Your task = Your job with the data below is to output exactly the lines from the one holding "TR102: NPN 2N2222" down to the one holding "U101 pin in+: NET8 -> NET12", both included, and no others.

Data to examine =
- Opening Delimiter -

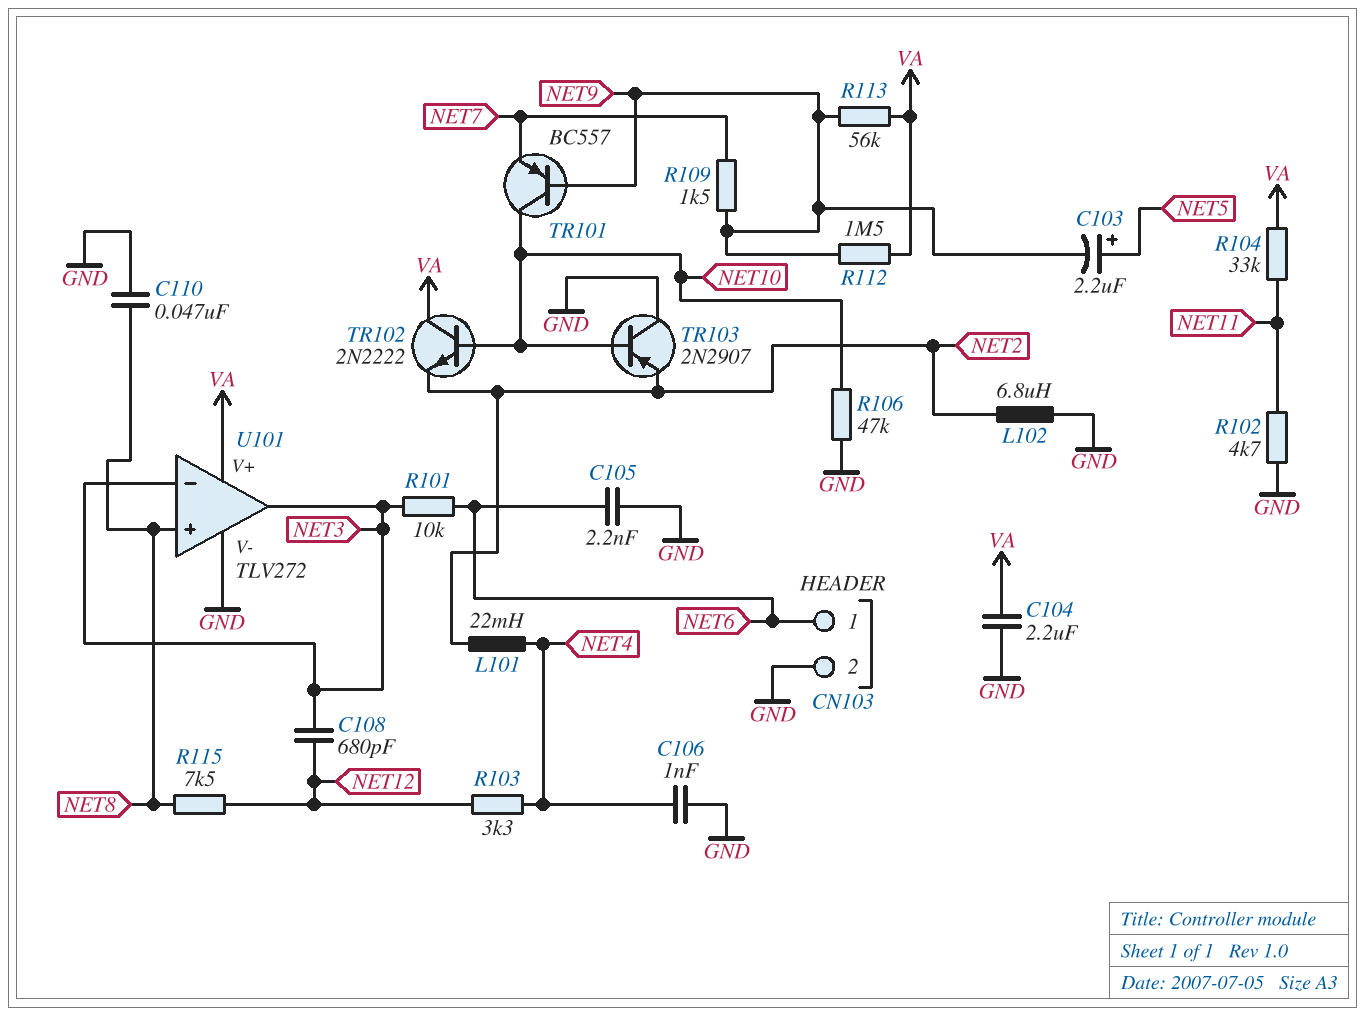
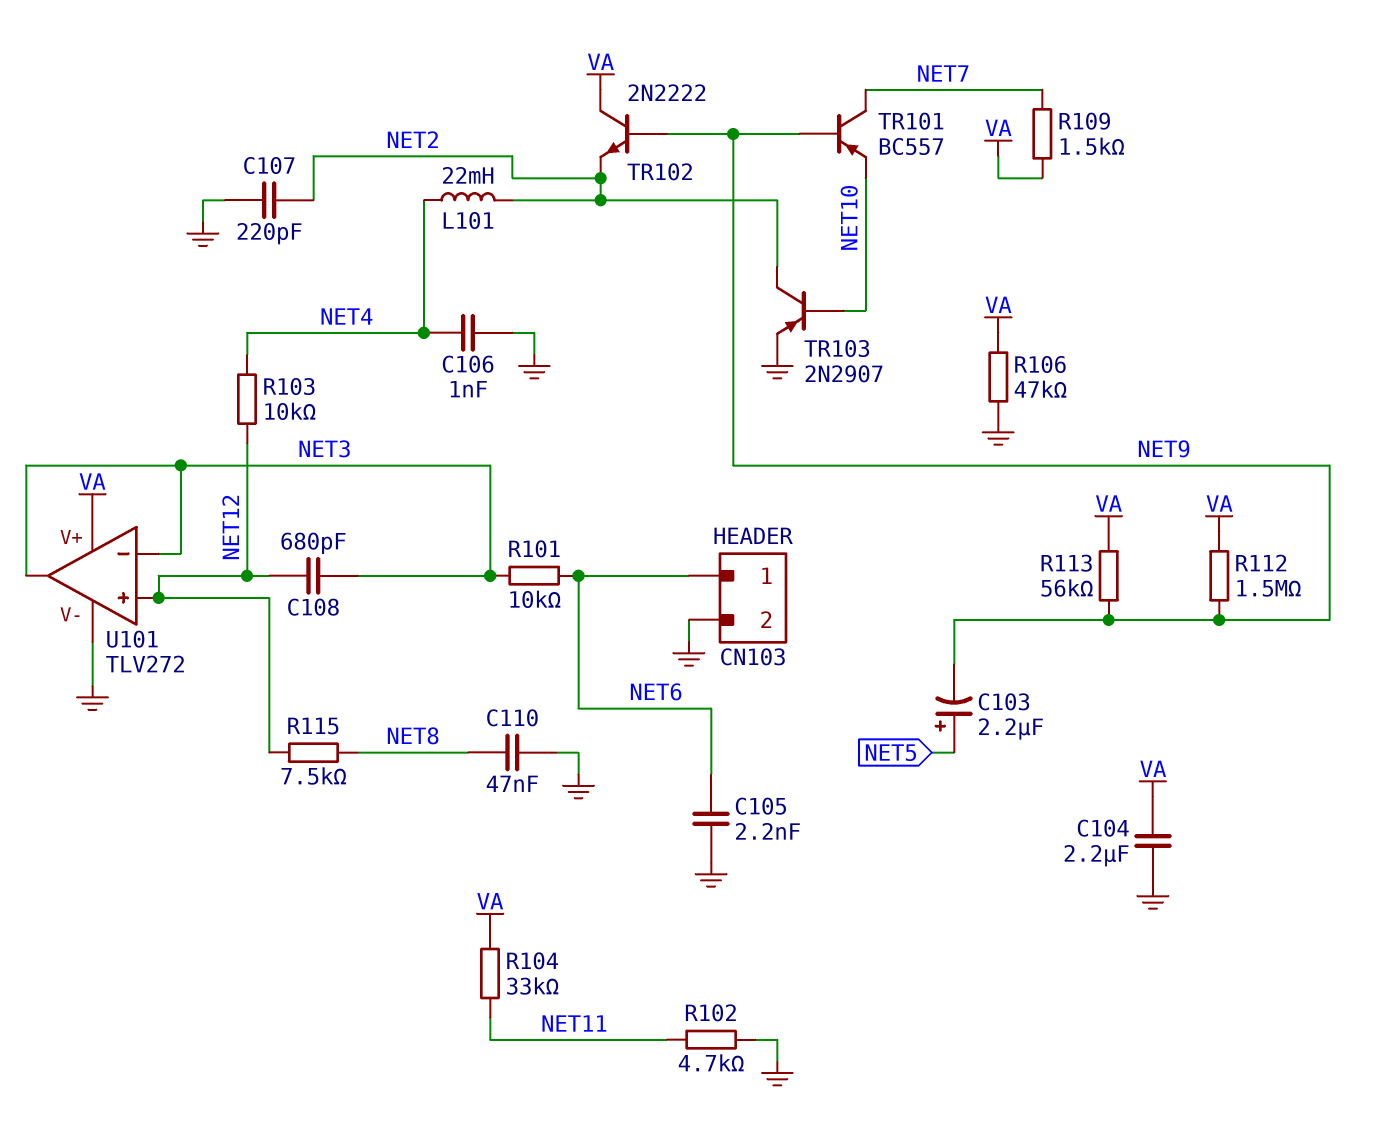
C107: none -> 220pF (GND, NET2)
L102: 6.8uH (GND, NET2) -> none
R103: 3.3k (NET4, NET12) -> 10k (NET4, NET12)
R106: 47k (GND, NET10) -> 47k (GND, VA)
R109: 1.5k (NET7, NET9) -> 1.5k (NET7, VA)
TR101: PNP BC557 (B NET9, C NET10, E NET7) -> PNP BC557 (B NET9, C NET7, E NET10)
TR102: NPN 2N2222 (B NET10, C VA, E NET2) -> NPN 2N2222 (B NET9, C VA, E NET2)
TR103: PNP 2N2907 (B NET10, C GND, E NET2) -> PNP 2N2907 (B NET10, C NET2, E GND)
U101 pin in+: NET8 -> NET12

- Closing Delimiter -
- Opening Delimiter -

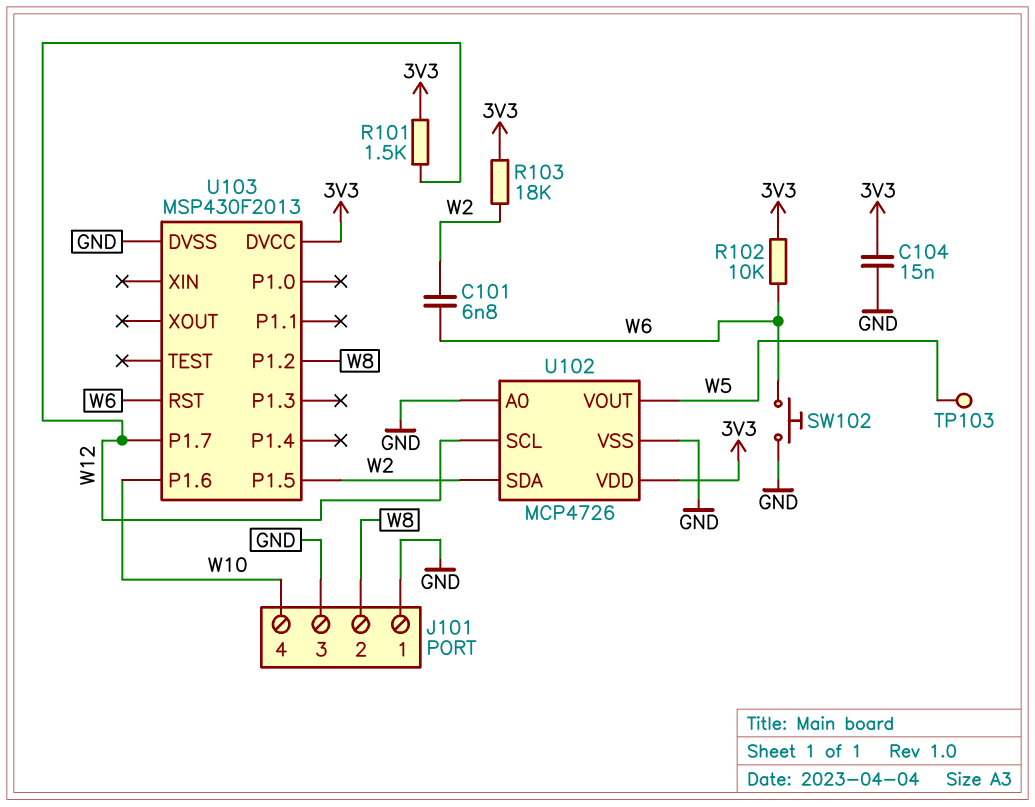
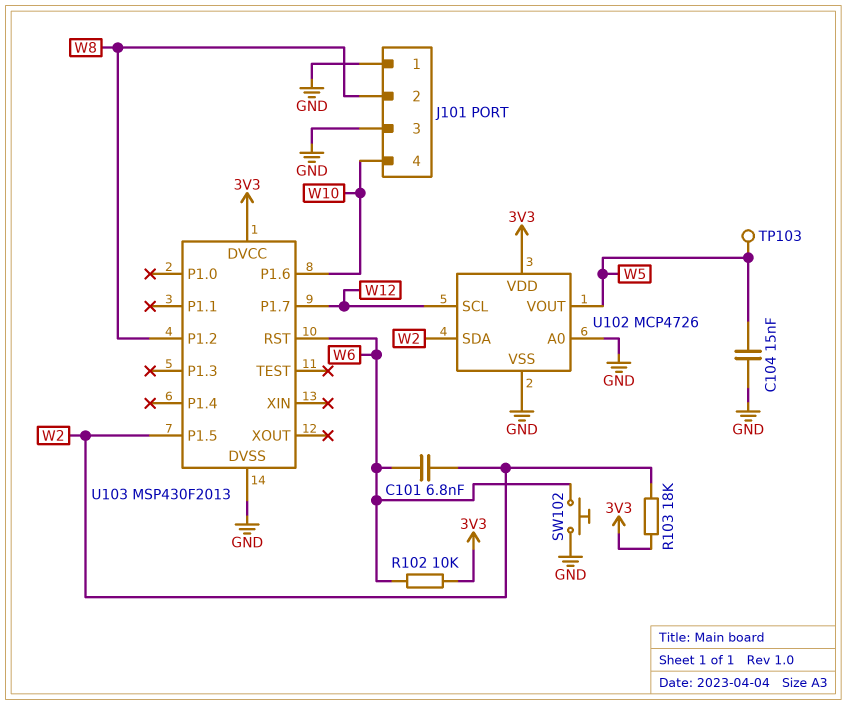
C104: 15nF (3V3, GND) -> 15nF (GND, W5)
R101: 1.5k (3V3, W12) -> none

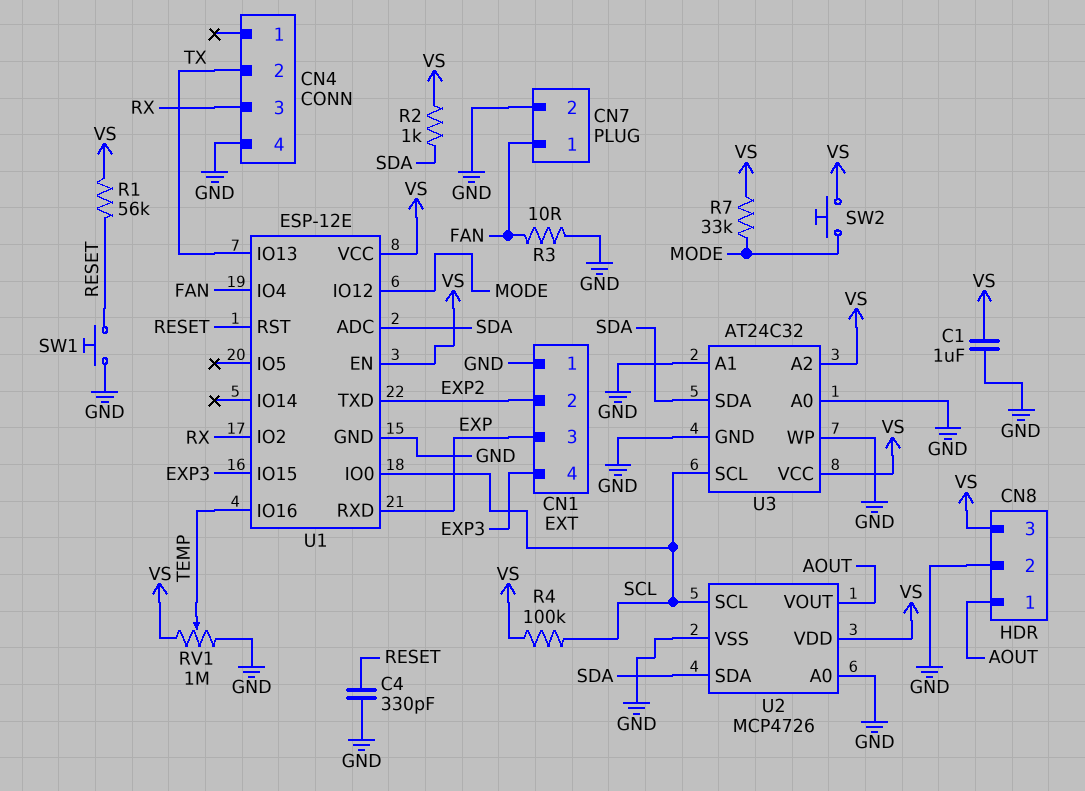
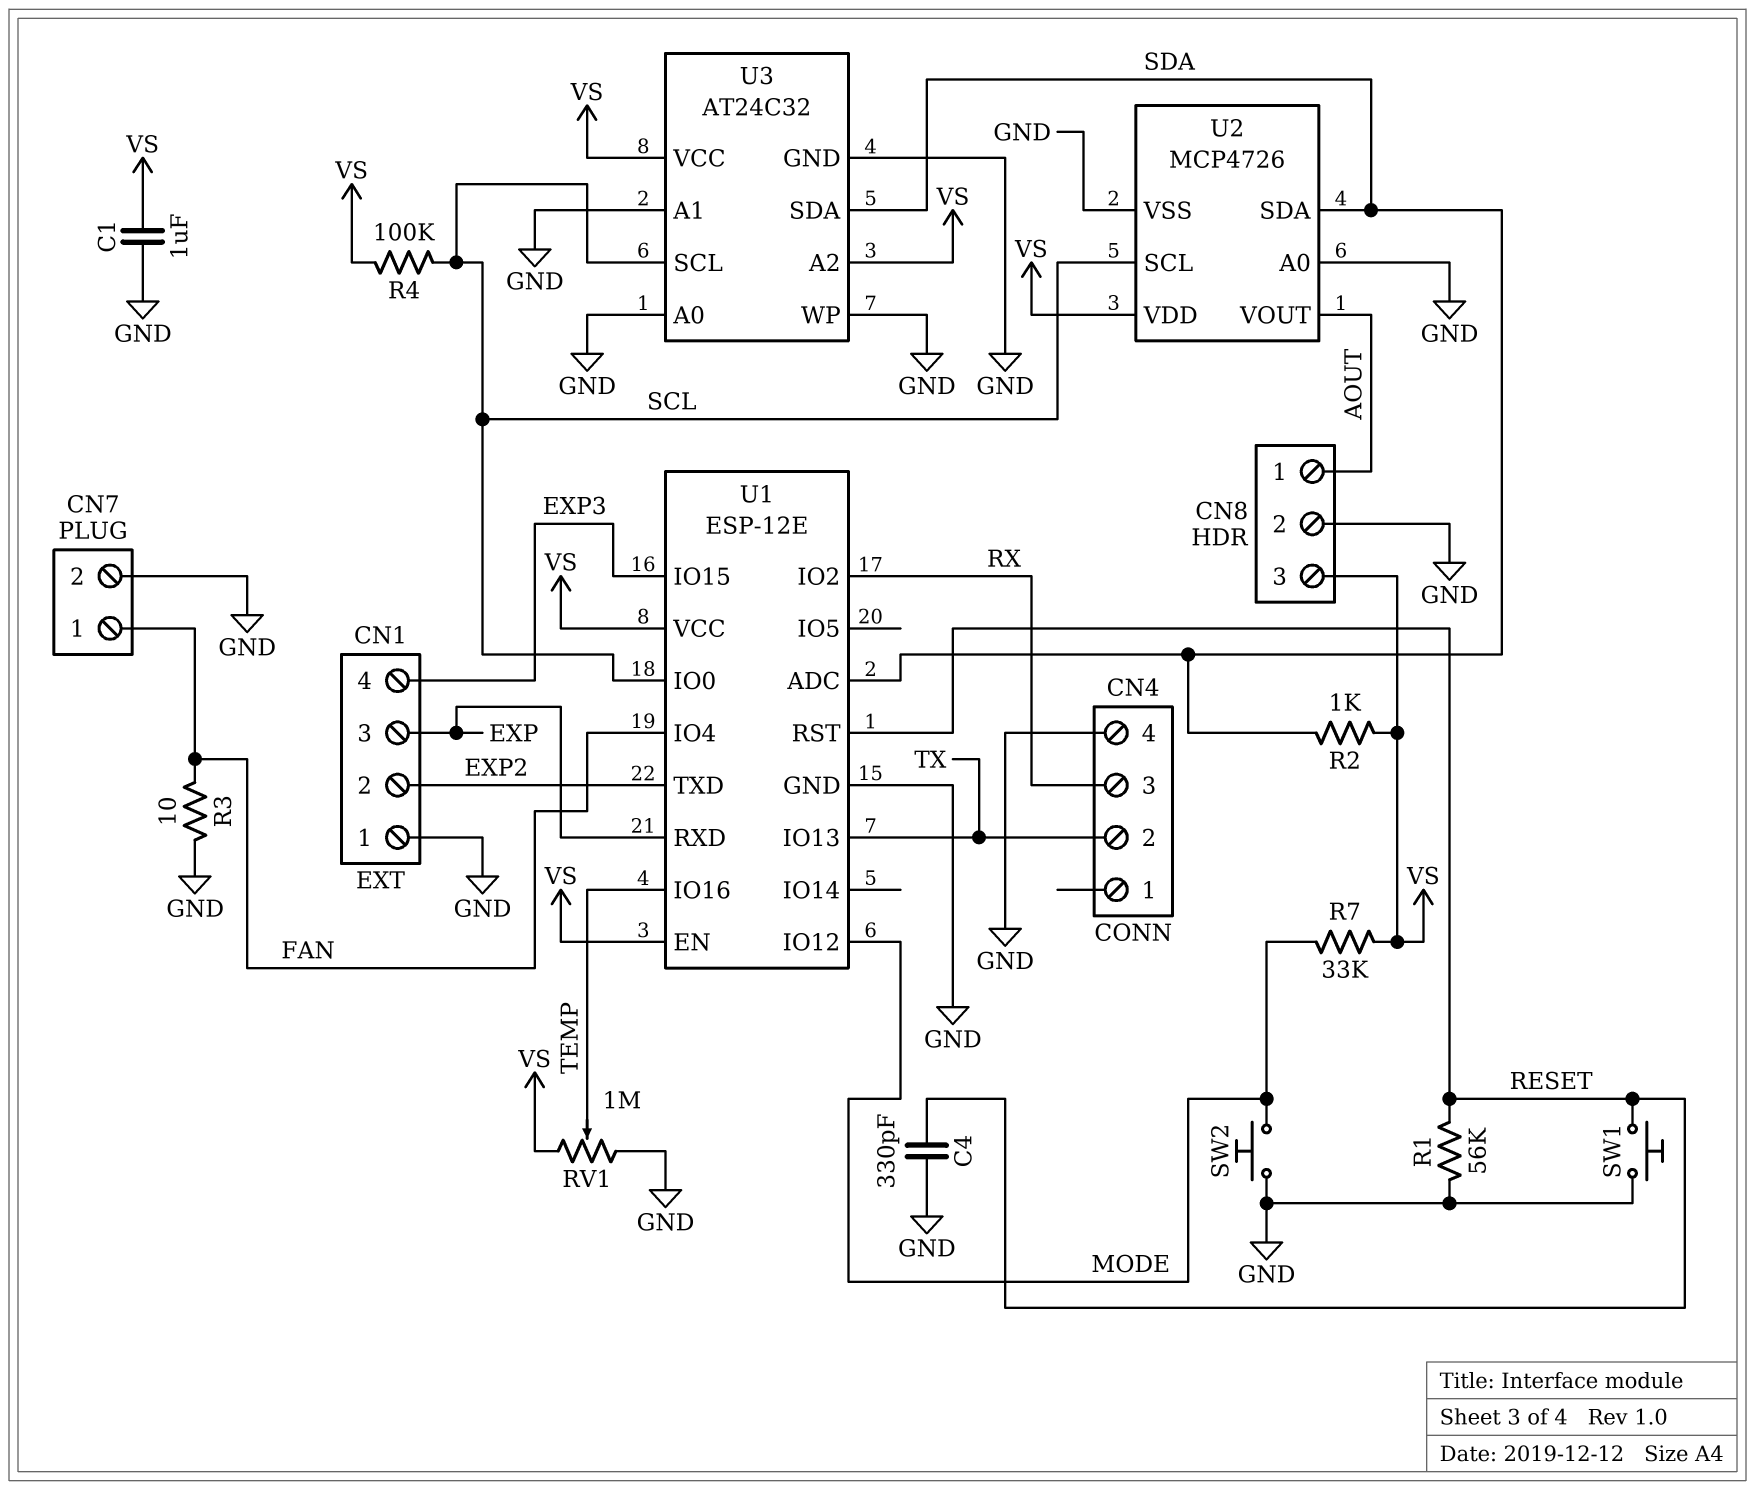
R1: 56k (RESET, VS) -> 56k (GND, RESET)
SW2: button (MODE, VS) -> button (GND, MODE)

- Closing Delimiter -

Output for this exercise =
TR102: NPN 2N2222 (B NET10, C VA, E NET2) -> NPN 2N2222 (B NET9, C VA, E NET2)
TR103: PNP 2N2907 (B NET10, C GND, E NET2) -> PNP 2N2907 (B NET10, C NET2, E GND)
U101 pin in+: NET8 -> NET12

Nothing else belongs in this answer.